BEGIN DATA SHOWN
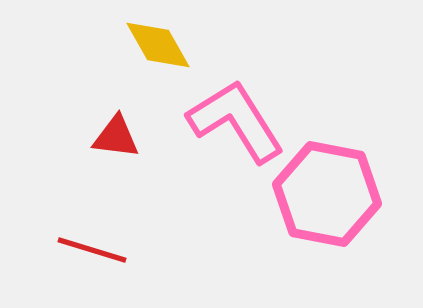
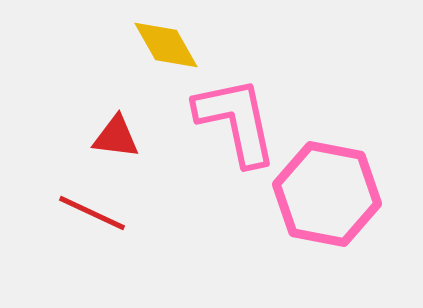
yellow diamond: moved 8 px right
pink L-shape: rotated 20 degrees clockwise
red line: moved 37 px up; rotated 8 degrees clockwise
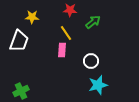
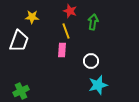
red star: moved 1 px down; rotated 16 degrees clockwise
green arrow: rotated 42 degrees counterclockwise
yellow line: moved 2 px up; rotated 14 degrees clockwise
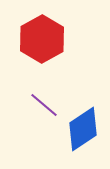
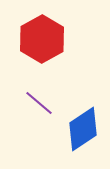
purple line: moved 5 px left, 2 px up
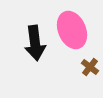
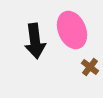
END DATA SHOWN
YOUR INSTRUCTIONS ->
When you print the entries, keep every line exactly as it is and drop the pictures.

WORKED SOLUTION ->
yellow diamond: moved 8 px right
pink L-shape: rotated 20 degrees clockwise
red line: moved 37 px up; rotated 8 degrees clockwise
red star: moved 1 px down; rotated 16 degrees clockwise
green arrow: rotated 42 degrees counterclockwise
yellow line: moved 2 px up; rotated 14 degrees clockwise
purple line: moved 5 px left, 2 px up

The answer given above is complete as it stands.